DATA EXTRACT:
--- START ---

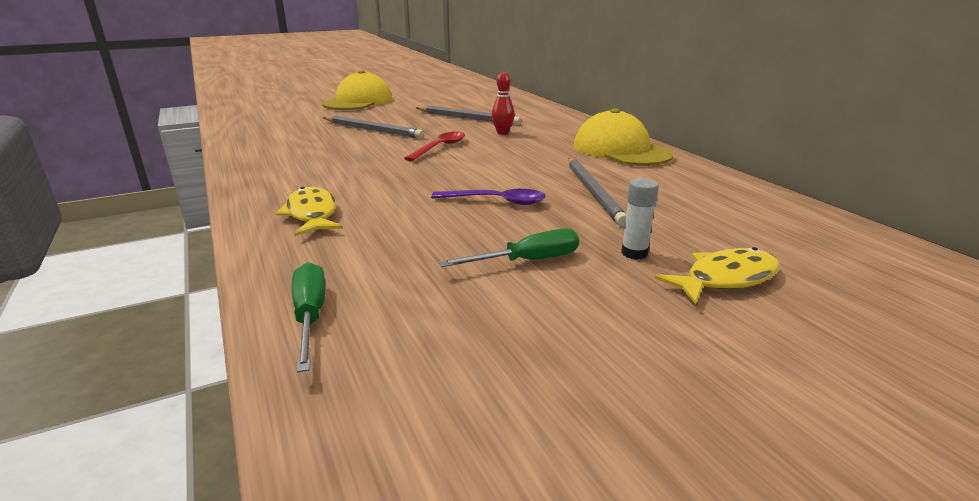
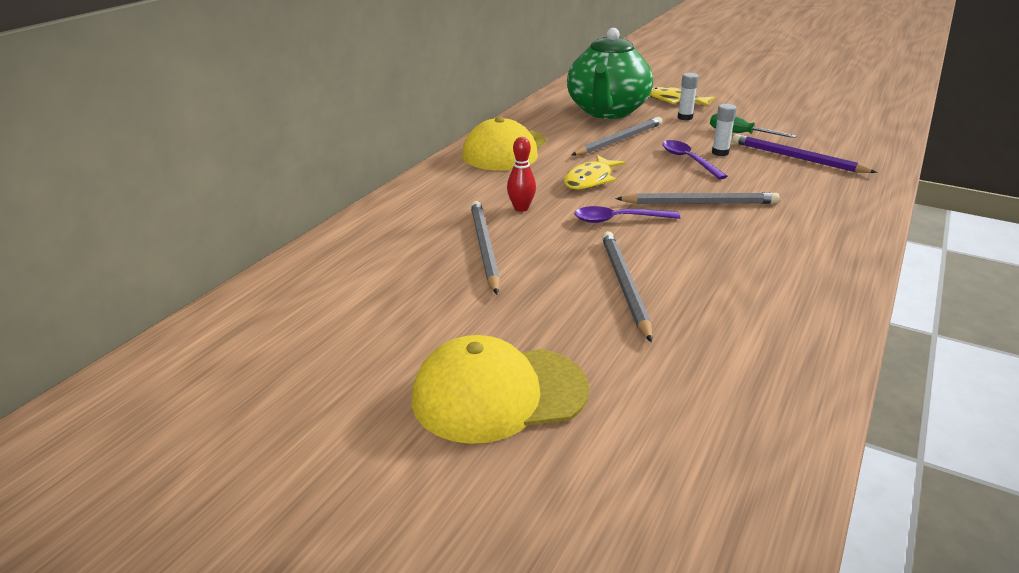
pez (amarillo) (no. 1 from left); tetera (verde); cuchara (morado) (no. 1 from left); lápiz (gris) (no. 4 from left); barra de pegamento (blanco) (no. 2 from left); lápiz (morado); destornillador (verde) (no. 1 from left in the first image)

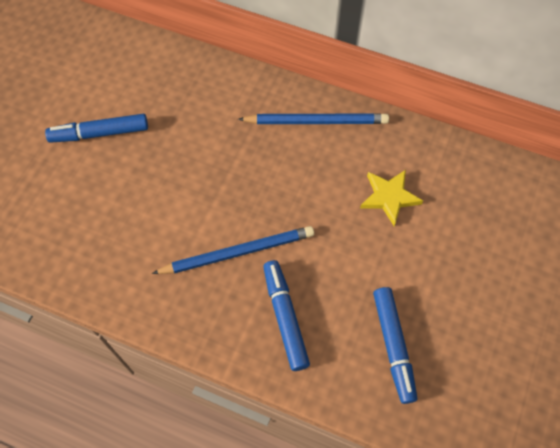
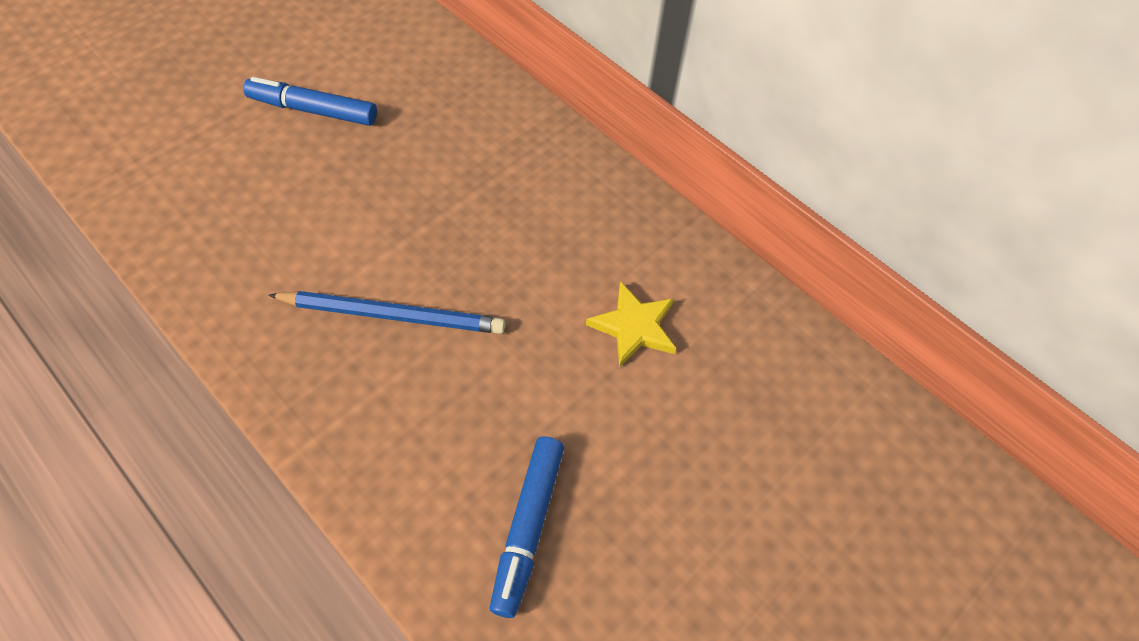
lápiz (azul) (no. 2 from left in the first image); rotulador (azul) (no. 2 from left in the first image)

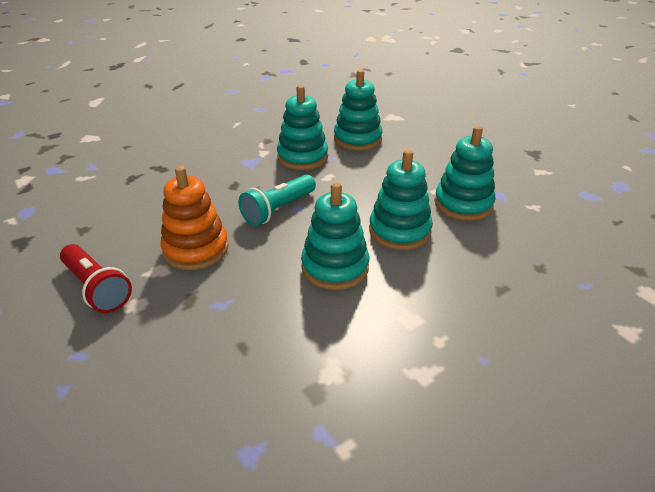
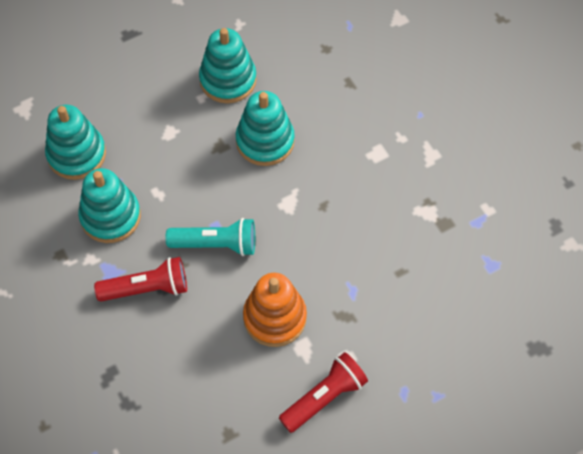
lámpara de mano (rojo) (no. 1 from left); lámpara de mano (turquesa); juguete apilable (turquesa) (no. 2 from left in the first image)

--- END ---

HOW TO COMPLETE THIS TASK:
The whole listing above must be returned exactly as written, with no pictures carried over.

OUTPUT FOR THIS TASK:
pez (amarillo) (no. 1 from left); tetera (verde); cuchara (morado) (no. 1 from left); lápiz (gris) (no. 4 from left); barra de pegamento (blanco) (no. 2 from left); lápiz (morado); destornillador (verde) (no. 1 from left in the first image)

lápiz (azul) (no. 2 from left in the first image); rotulador (azul) (no. 2 from left in the first image)

lámpara de mano (rojo) (no. 1 from left); lámpara de mano (turquesa); juguete apilable (turquesa) (no. 2 from left in the first image)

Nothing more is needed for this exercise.